Instructions for the task:
Find the string "brown" in the entries and copy each line that has it.

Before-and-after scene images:
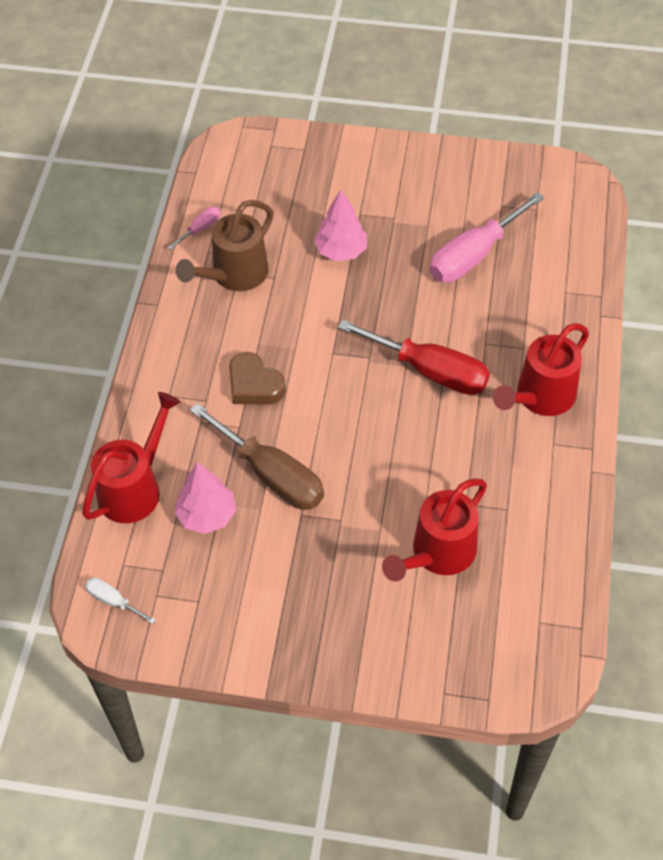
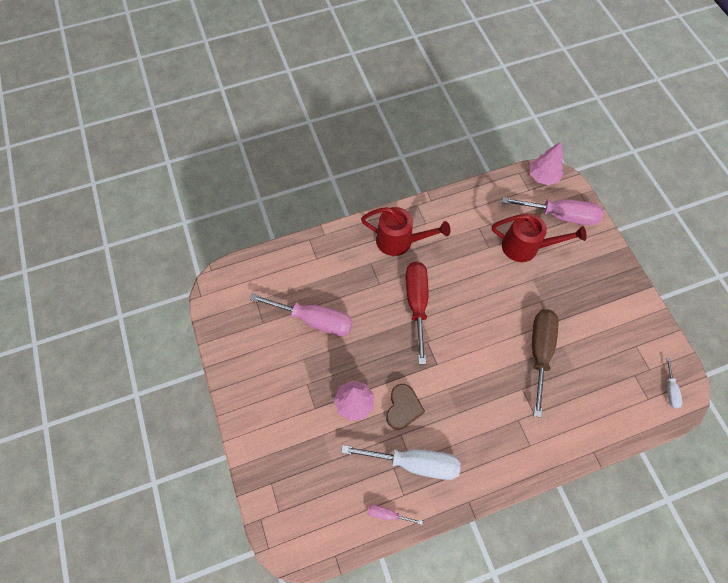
camera: 120 degrees left, 10 degrees up
(135, 487) = (601, 424): red watering can -> none
(207, 515) = (588, 372): pink tree -> pink tree (543, 177)
(234, 276) = (414, 463): brown watering can -> white screwdriver
(254, 385) = (489, 397): brown heart -> brown heart (403, 408)
(465, 640) = (560, 215): none -> pink screwdriver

Response to this exercise:
(234, 276) = (414, 463): brown watering can -> white screwdriver
(254, 385) = (489, 397): brown heart -> brown heart (403, 408)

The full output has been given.